▸ **DATA SUPPLIED**:
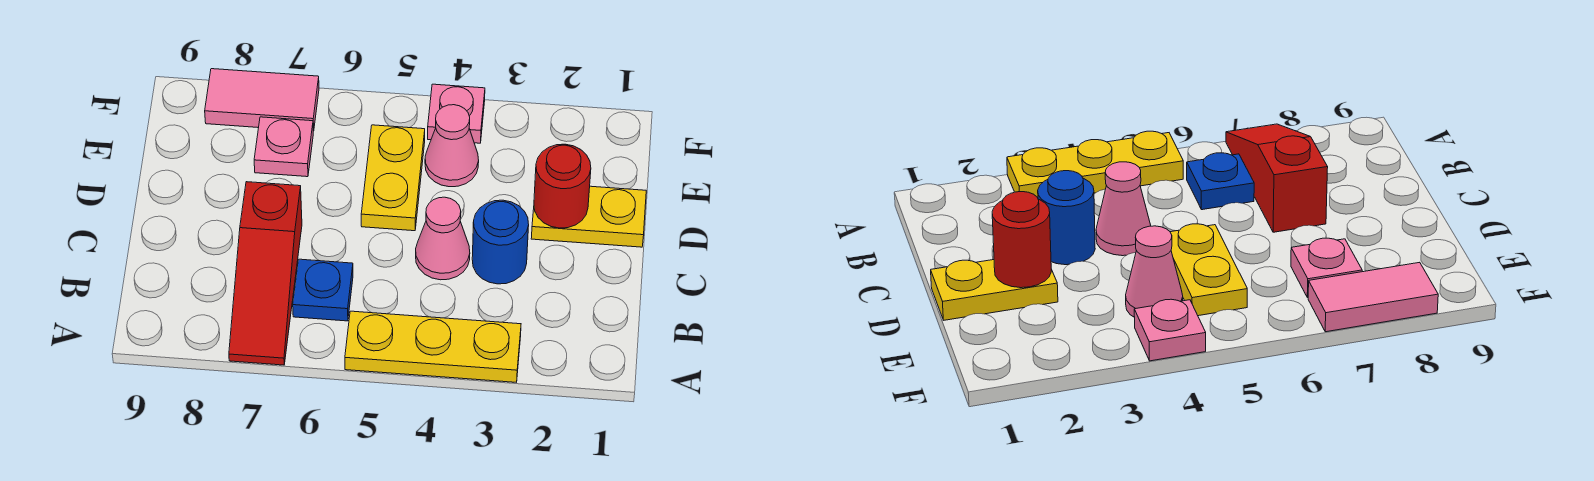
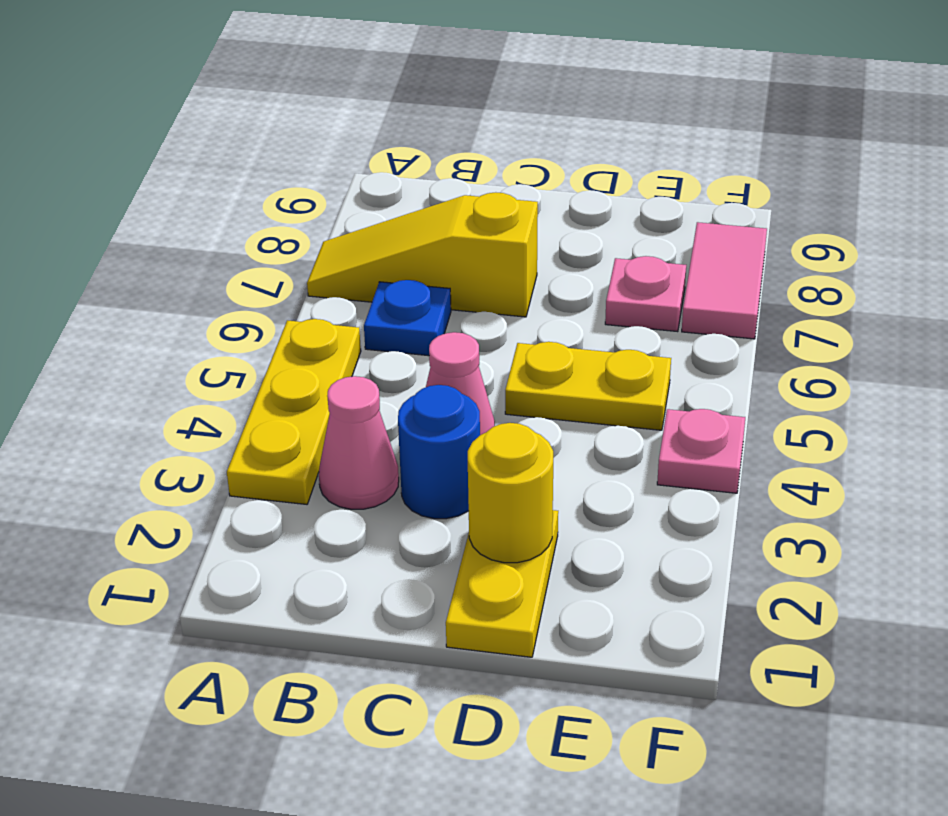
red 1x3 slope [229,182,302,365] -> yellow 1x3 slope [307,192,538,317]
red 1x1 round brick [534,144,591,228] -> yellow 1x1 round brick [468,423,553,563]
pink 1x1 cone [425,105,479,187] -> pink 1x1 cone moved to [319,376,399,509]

---

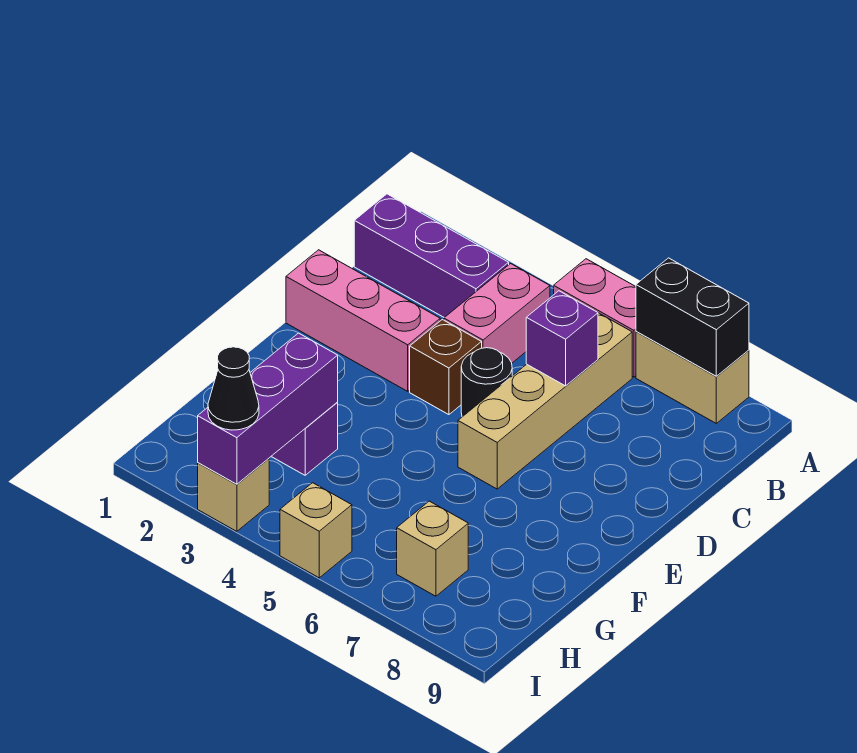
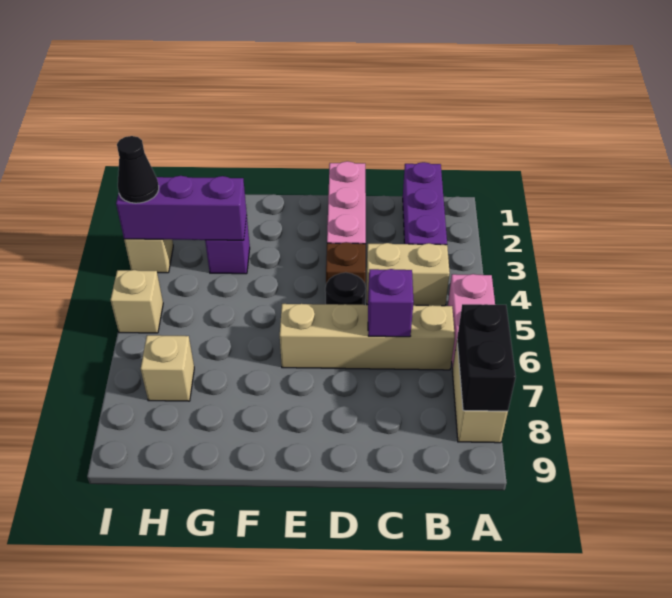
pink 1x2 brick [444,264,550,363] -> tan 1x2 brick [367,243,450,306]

* * *

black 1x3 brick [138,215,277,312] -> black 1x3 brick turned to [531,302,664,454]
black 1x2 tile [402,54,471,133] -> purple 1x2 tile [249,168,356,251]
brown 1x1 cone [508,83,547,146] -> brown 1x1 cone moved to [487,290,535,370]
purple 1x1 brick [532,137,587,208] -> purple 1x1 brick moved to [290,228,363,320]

▸ **WHAT YOU ARE ASKED TO DO**:
In the entries above, find each line with the string "pink" and copy it.

▸ **PROBLEM SOLUTION**:
pink 1x1 cone [425,105,479,187] -> pink 1x1 cone moved to [319,376,399,509]
pink 1x2 brick [444,264,550,363] -> tan 1x2 brick [367,243,450,306]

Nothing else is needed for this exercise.